● **Task prompt**: Only one stretch of the data is wanted: the line containing "BT pin RXD: B10 -> A1", the line containing "RELAY1 pin IN2: B12 -> C15", and every line between them, copied exactly.

(Itemized modification records)
▬▬▬▬▬▬
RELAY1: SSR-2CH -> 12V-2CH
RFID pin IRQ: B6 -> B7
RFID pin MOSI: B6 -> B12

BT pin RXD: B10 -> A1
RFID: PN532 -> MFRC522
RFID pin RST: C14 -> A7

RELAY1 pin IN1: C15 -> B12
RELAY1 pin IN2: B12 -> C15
▬▬▬▬▬▬
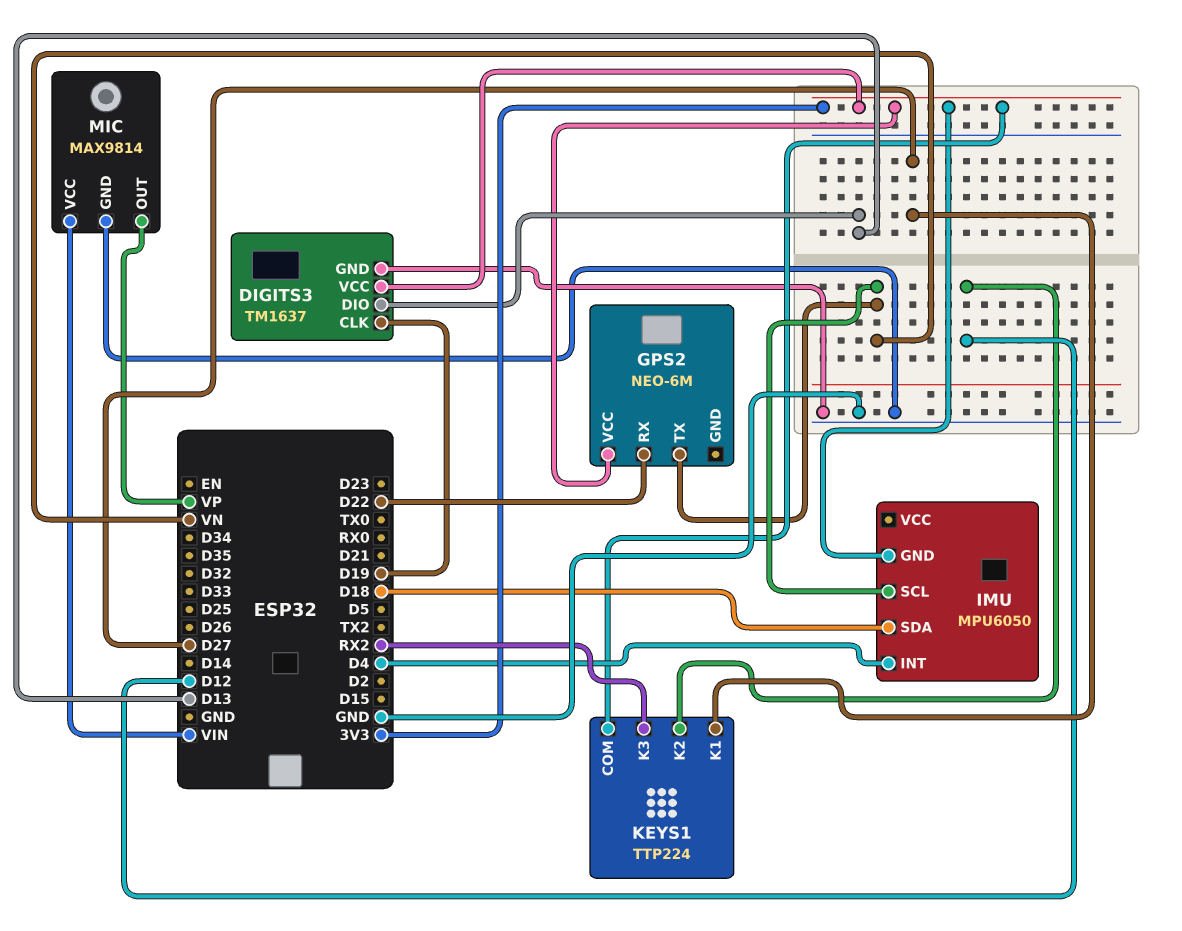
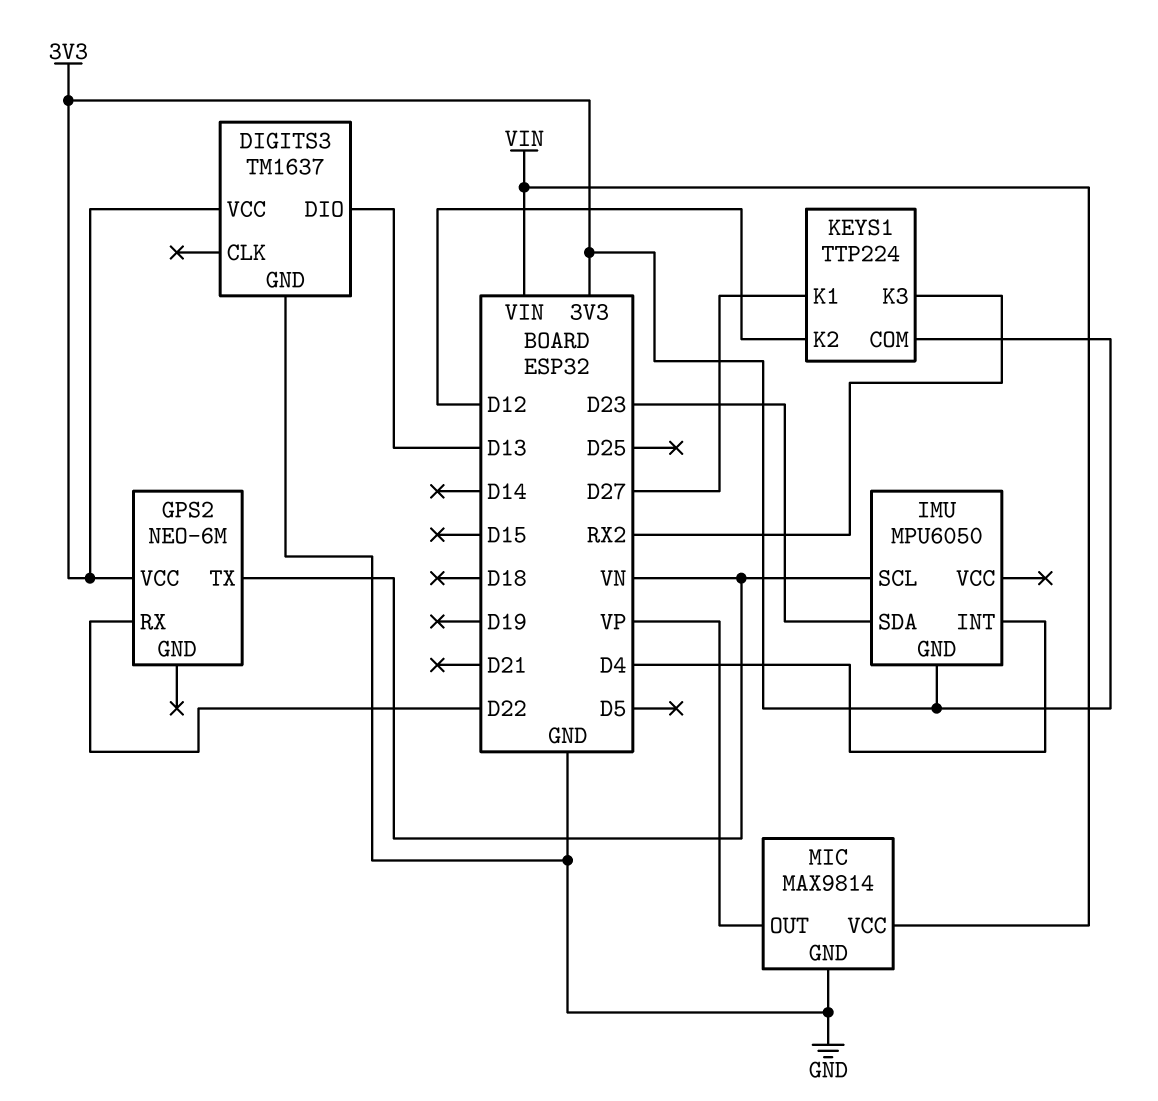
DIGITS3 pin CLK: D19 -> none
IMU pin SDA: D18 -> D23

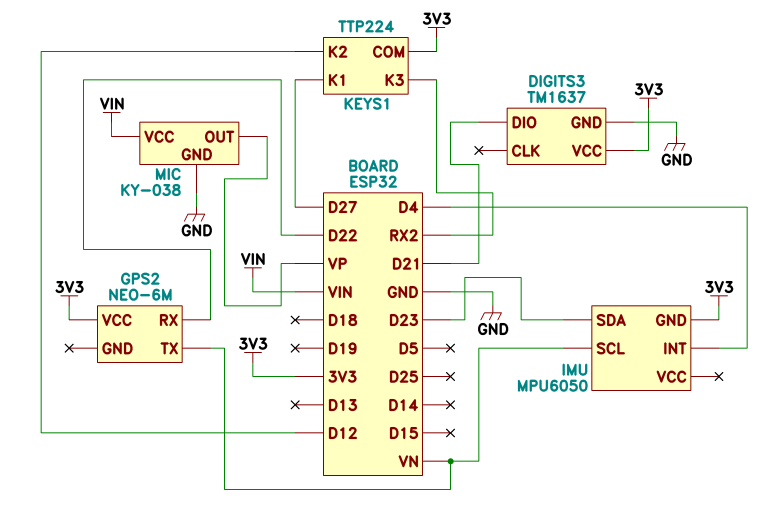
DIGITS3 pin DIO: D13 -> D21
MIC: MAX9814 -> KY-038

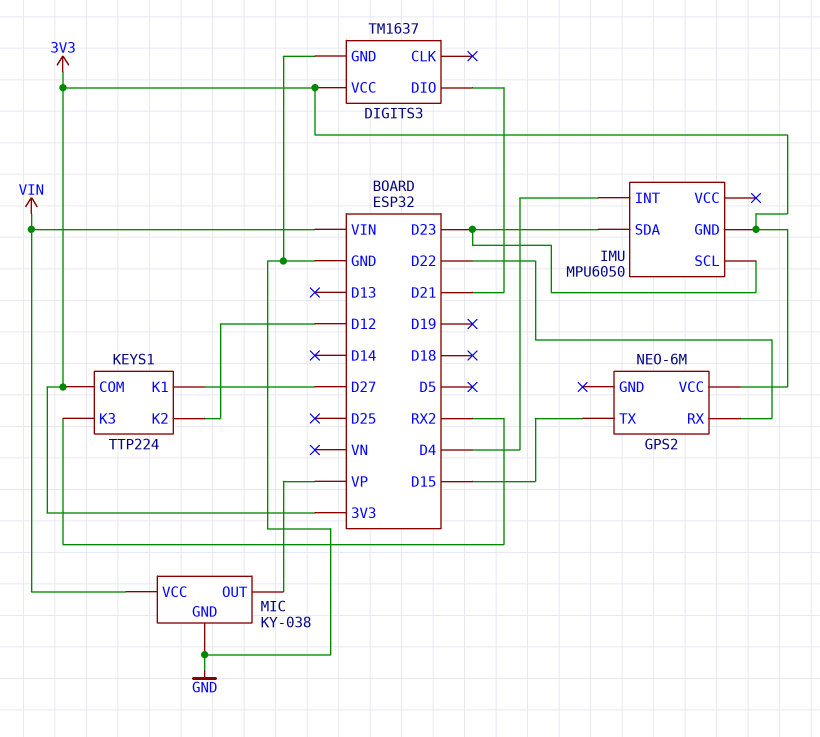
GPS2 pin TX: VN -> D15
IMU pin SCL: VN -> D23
▬▬▬▬▬▬
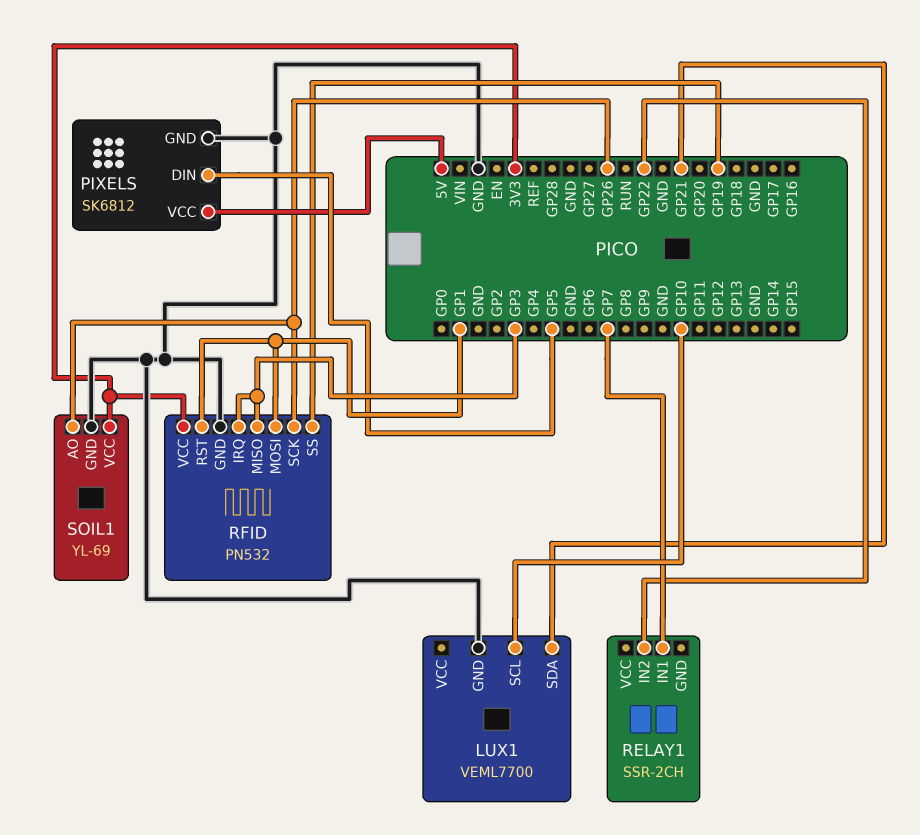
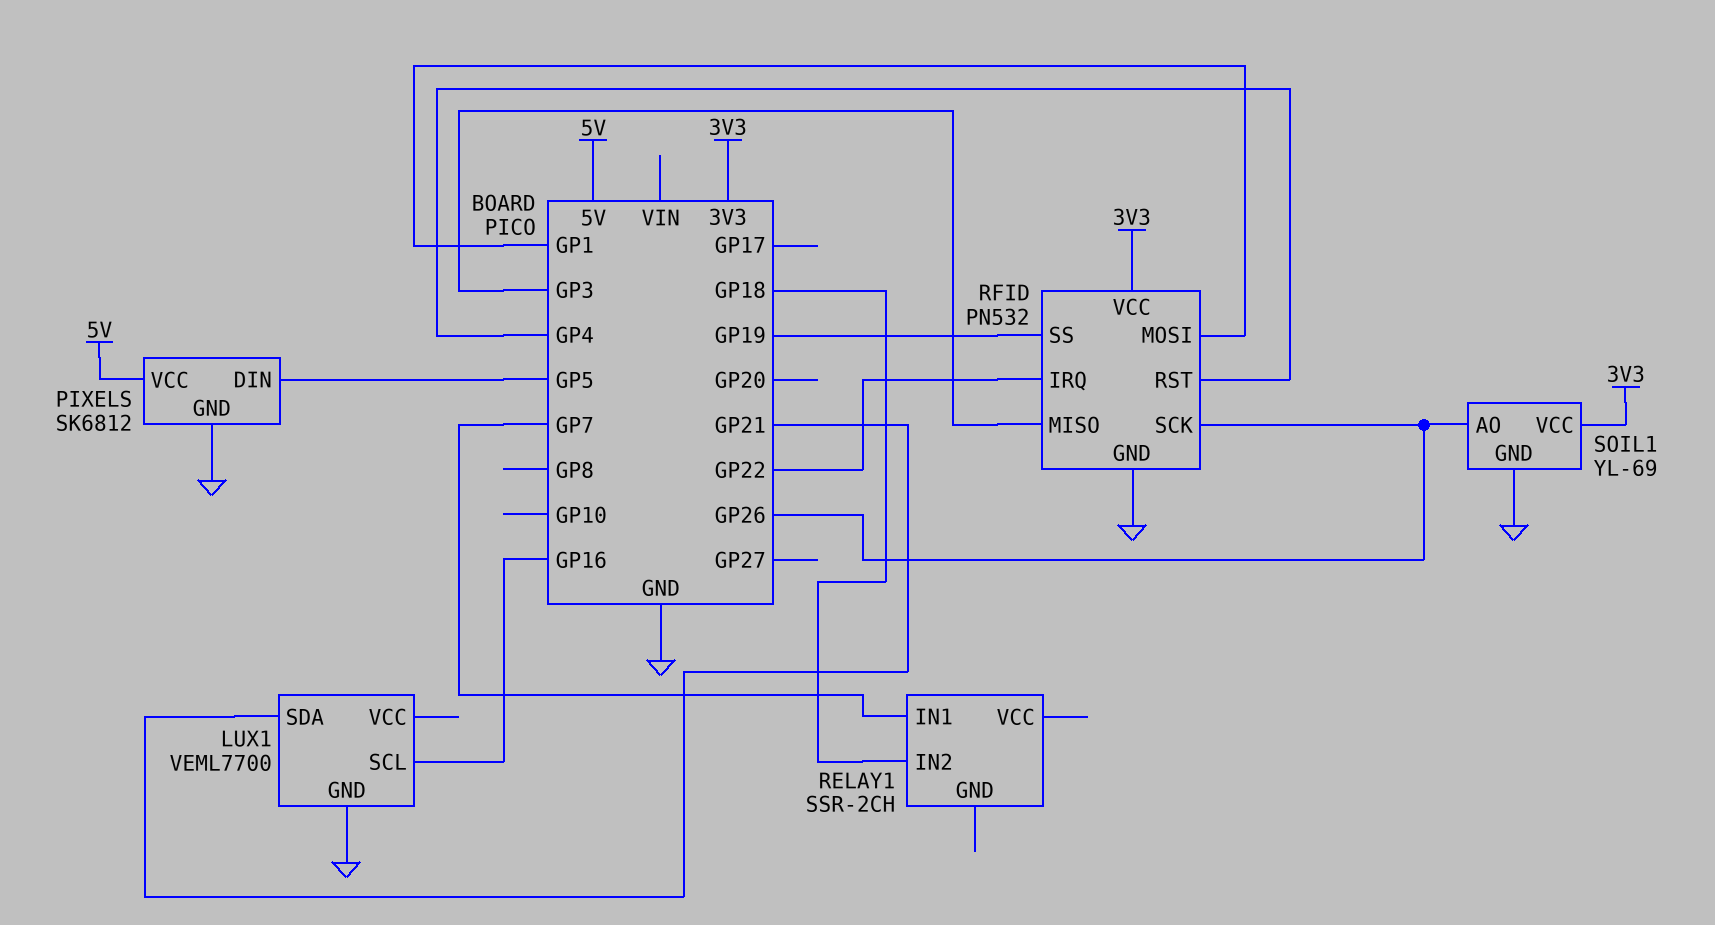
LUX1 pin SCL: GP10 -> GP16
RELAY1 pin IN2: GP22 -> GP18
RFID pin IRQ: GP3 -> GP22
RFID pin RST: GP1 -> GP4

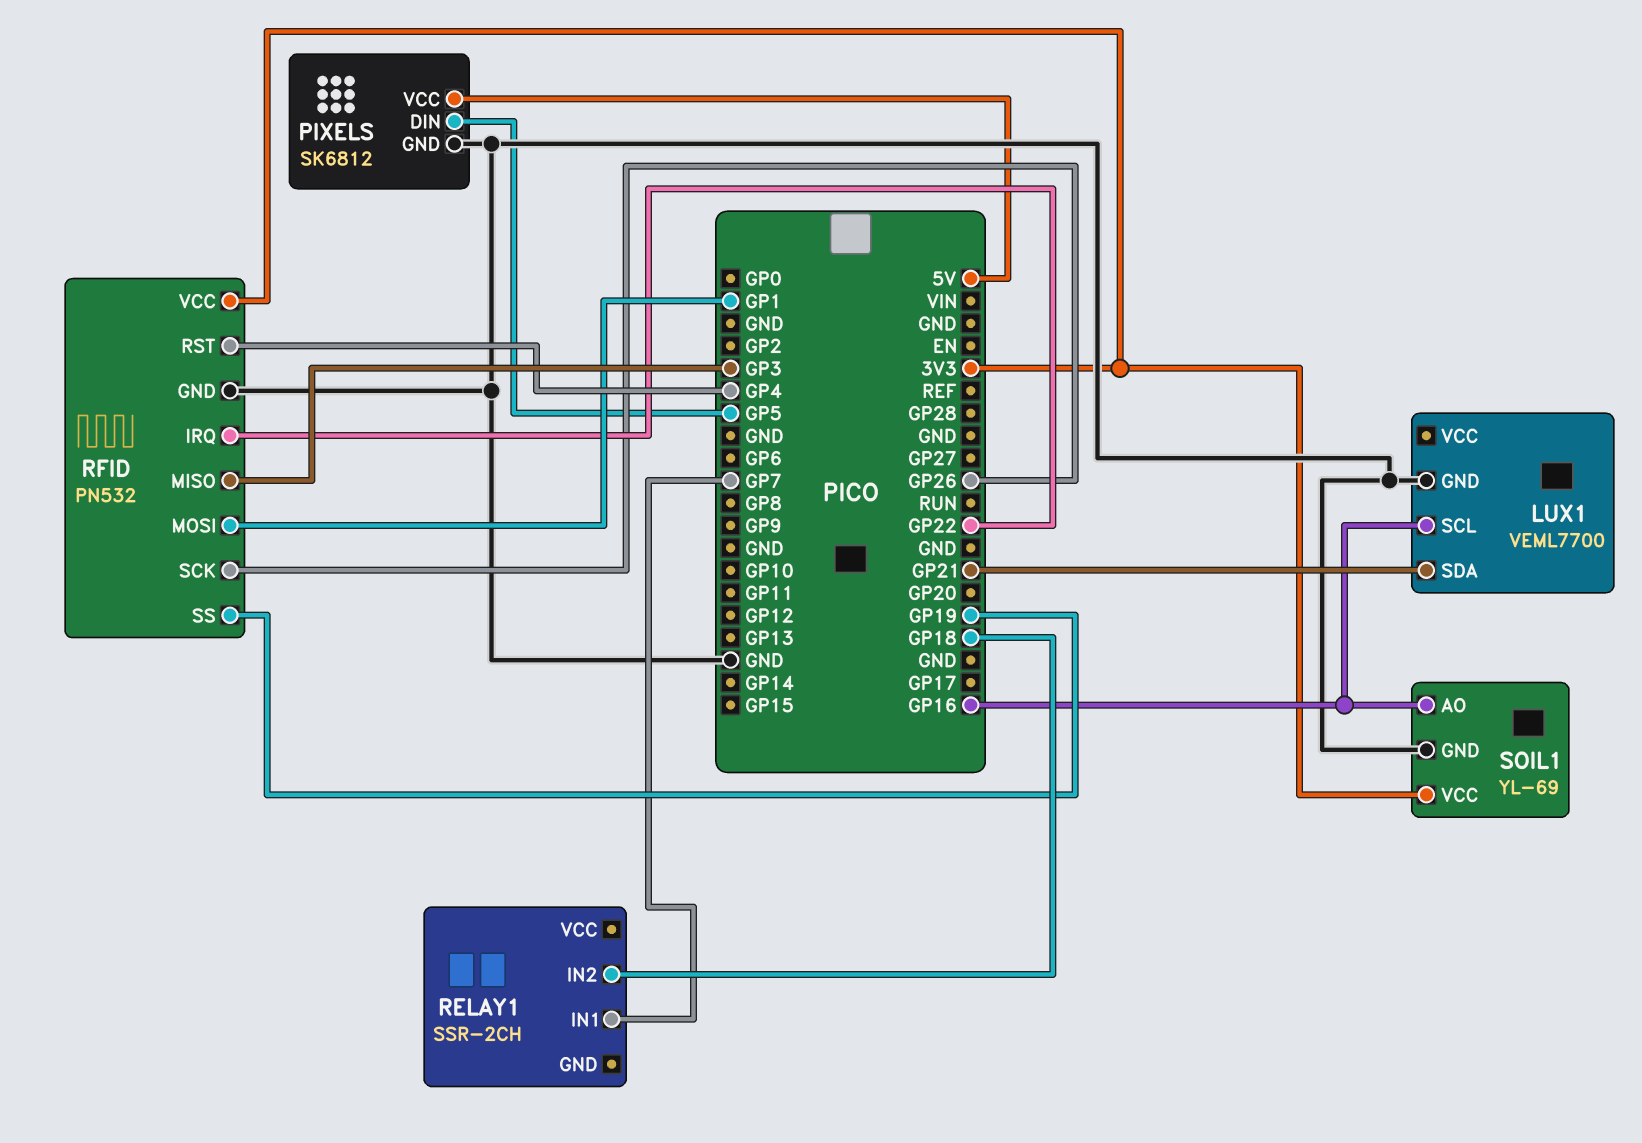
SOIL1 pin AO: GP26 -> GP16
▬▬▬▬▬▬
● **Task answer**:
BT pin RXD: B10 -> A1
RFID: PN532 -> MFRC522
RFID pin RST: C14 -> A7

RELAY1 pin IN1: C15 -> B12
RELAY1 pin IN2: B12 -> C15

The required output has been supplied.